**Exercise requirements**
Return the complete listing exactly as it reads, with each picture removed.

**Data supplied**
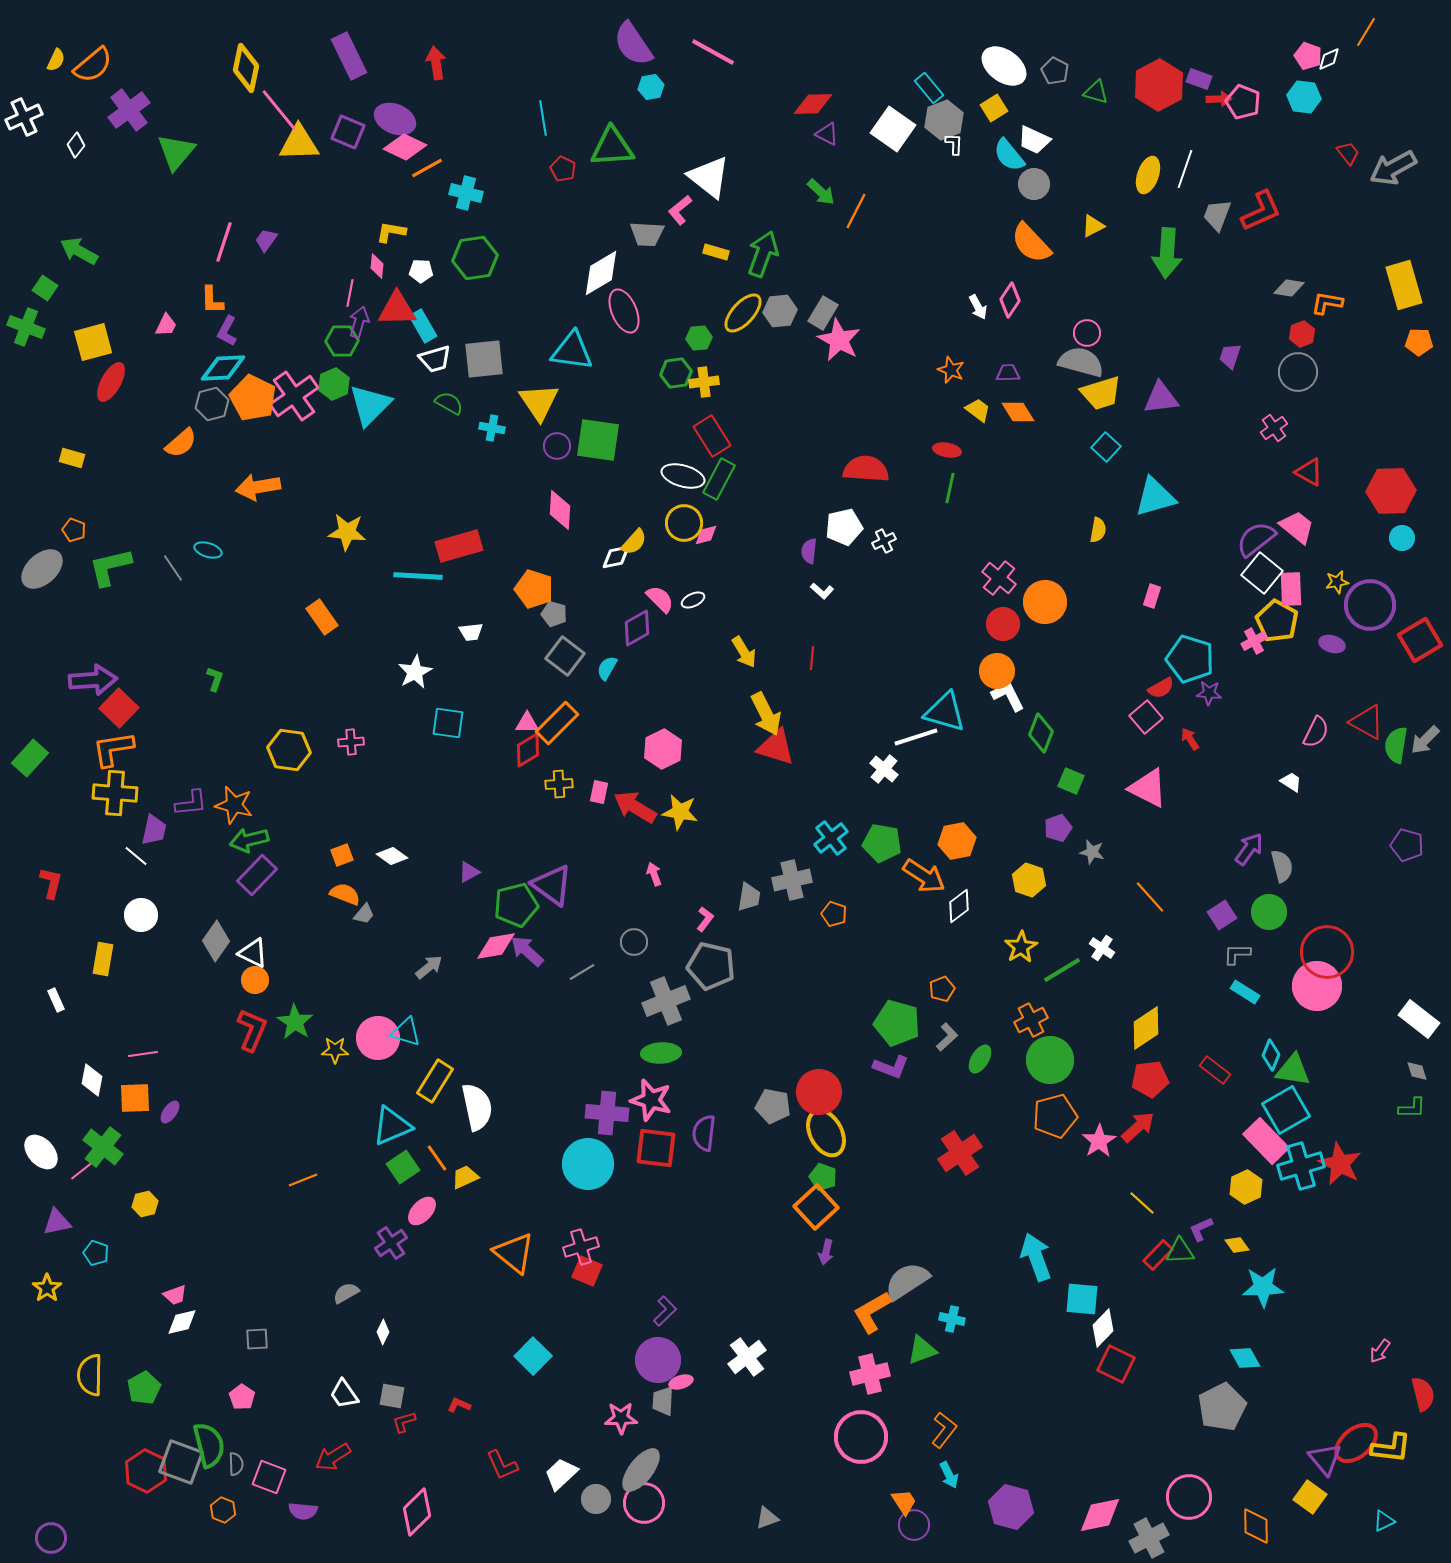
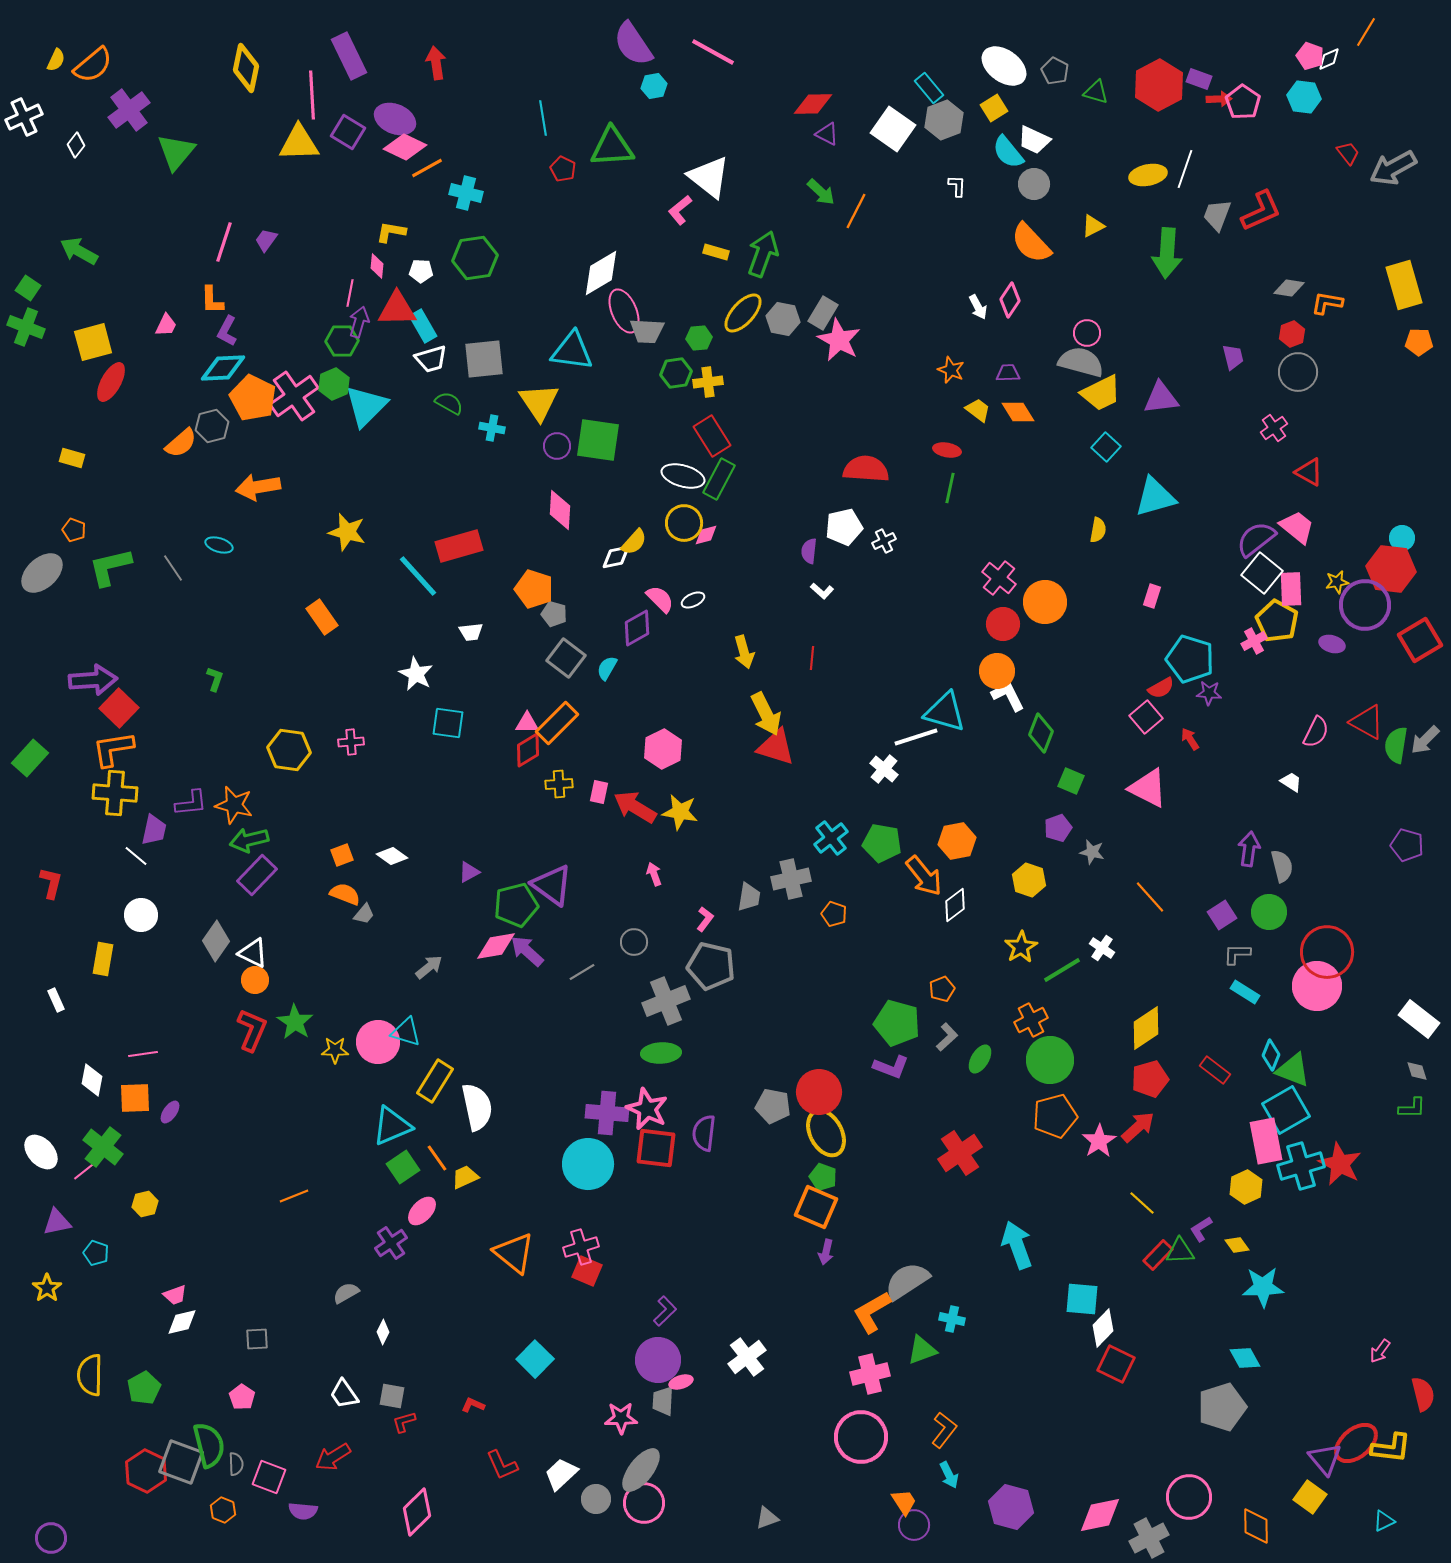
pink pentagon at (1308, 56): moved 2 px right
cyan hexagon at (651, 87): moved 3 px right, 1 px up
pink pentagon at (1243, 102): rotated 12 degrees clockwise
pink line at (279, 110): moved 33 px right, 15 px up; rotated 36 degrees clockwise
purple square at (348, 132): rotated 8 degrees clockwise
white L-shape at (954, 144): moved 3 px right, 42 px down
cyan semicircle at (1009, 155): moved 1 px left, 3 px up
yellow ellipse at (1148, 175): rotated 60 degrees clockwise
gray trapezoid at (647, 234): moved 97 px down
green square at (45, 288): moved 17 px left
gray hexagon at (780, 311): moved 3 px right, 8 px down; rotated 16 degrees clockwise
red hexagon at (1302, 334): moved 10 px left
purple trapezoid at (1230, 356): moved 3 px right, 1 px down; rotated 148 degrees clockwise
white trapezoid at (435, 359): moved 4 px left
yellow cross at (704, 382): moved 4 px right
yellow trapezoid at (1101, 393): rotated 9 degrees counterclockwise
gray hexagon at (212, 404): moved 22 px down
cyan triangle at (370, 405): moved 4 px left, 1 px down
red hexagon at (1391, 491): moved 78 px down; rotated 9 degrees clockwise
yellow star at (347, 532): rotated 9 degrees clockwise
cyan ellipse at (208, 550): moved 11 px right, 5 px up
gray ellipse at (42, 569): moved 4 px down
cyan line at (418, 576): rotated 45 degrees clockwise
purple circle at (1370, 605): moved 5 px left
yellow arrow at (744, 652): rotated 16 degrees clockwise
gray square at (565, 656): moved 1 px right, 2 px down
white star at (415, 672): moved 1 px right, 2 px down; rotated 16 degrees counterclockwise
purple arrow at (1249, 849): rotated 28 degrees counterclockwise
orange arrow at (924, 876): rotated 18 degrees clockwise
gray cross at (792, 880): moved 1 px left, 1 px up
white diamond at (959, 906): moved 4 px left, 1 px up
pink circle at (378, 1038): moved 4 px down
green triangle at (1293, 1070): rotated 12 degrees clockwise
red pentagon at (1150, 1079): rotated 9 degrees counterclockwise
pink star at (651, 1100): moved 4 px left, 9 px down; rotated 9 degrees clockwise
pink rectangle at (1266, 1141): rotated 33 degrees clockwise
pink line at (84, 1169): moved 3 px right
orange line at (303, 1180): moved 9 px left, 16 px down
orange square at (816, 1207): rotated 24 degrees counterclockwise
purple L-shape at (1201, 1229): rotated 8 degrees counterclockwise
cyan arrow at (1036, 1257): moved 19 px left, 12 px up
cyan square at (533, 1356): moved 2 px right, 3 px down
red L-shape at (459, 1405): moved 14 px right
gray pentagon at (1222, 1407): rotated 9 degrees clockwise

**Reply to the exercise**
pink pentagon at (1308, 56): moved 2 px right
cyan hexagon at (651, 87): moved 3 px right, 1 px up
pink pentagon at (1243, 102): rotated 12 degrees clockwise
pink line at (279, 110): moved 33 px right, 15 px up; rotated 36 degrees clockwise
purple square at (348, 132): rotated 8 degrees clockwise
white L-shape at (954, 144): moved 3 px right, 42 px down
cyan semicircle at (1009, 155): moved 1 px left, 3 px up
yellow ellipse at (1148, 175): rotated 60 degrees clockwise
gray trapezoid at (647, 234): moved 97 px down
green square at (45, 288): moved 17 px left
gray hexagon at (780, 311): moved 3 px right, 8 px down; rotated 16 degrees clockwise
red hexagon at (1302, 334): moved 10 px left
purple trapezoid at (1230, 356): moved 3 px right, 1 px down; rotated 148 degrees clockwise
white trapezoid at (435, 359): moved 4 px left
yellow cross at (704, 382): moved 4 px right
yellow trapezoid at (1101, 393): rotated 9 degrees counterclockwise
gray hexagon at (212, 404): moved 22 px down
cyan triangle at (370, 405): moved 4 px left, 1 px down
red hexagon at (1391, 491): moved 78 px down; rotated 9 degrees clockwise
yellow star at (347, 532): rotated 9 degrees clockwise
cyan ellipse at (208, 550): moved 11 px right, 5 px up
gray ellipse at (42, 569): moved 4 px down
cyan line at (418, 576): rotated 45 degrees clockwise
purple circle at (1370, 605): moved 5 px left
yellow arrow at (744, 652): rotated 16 degrees clockwise
gray square at (565, 656): moved 1 px right, 2 px down
white star at (415, 672): moved 1 px right, 2 px down; rotated 16 degrees counterclockwise
purple arrow at (1249, 849): rotated 28 degrees counterclockwise
orange arrow at (924, 876): rotated 18 degrees clockwise
gray cross at (792, 880): moved 1 px left, 1 px up
white diamond at (959, 906): moved 4 px left, 1 px up
pink circle at (378, 1038): moved 4 px down
green triangle at (1293, 1070): rotated 12 degrees clockwise
red pentagon at (1150, 1079): rotated 9 degrees counterclockwise
pink star at (651, 1100): moved 4 px left, 9 px down; rotated 9 degrees clockwise
pink rectangle at (1266, 1141): rotated 33 degrees clockwise
pink line at (84, 1169): moved 3 px right
orange line at (303, 1180): moved 9 px left, 16 px down
orange square at (816, 1207): rotated 24 degrees counterclockwise
purple L-shape at (1201, 1229): rotated 8 degrees counterclockwise
cyan arrow at (1036, 1257): moved 19 px left, 12 px up
cyan square at (533, 1356): moved 2 px right, 3 px down
red L-shape at (459, 1405): moved 14 px right
gray pentagon at (1222, 1407): rotated 9 degrees clockwise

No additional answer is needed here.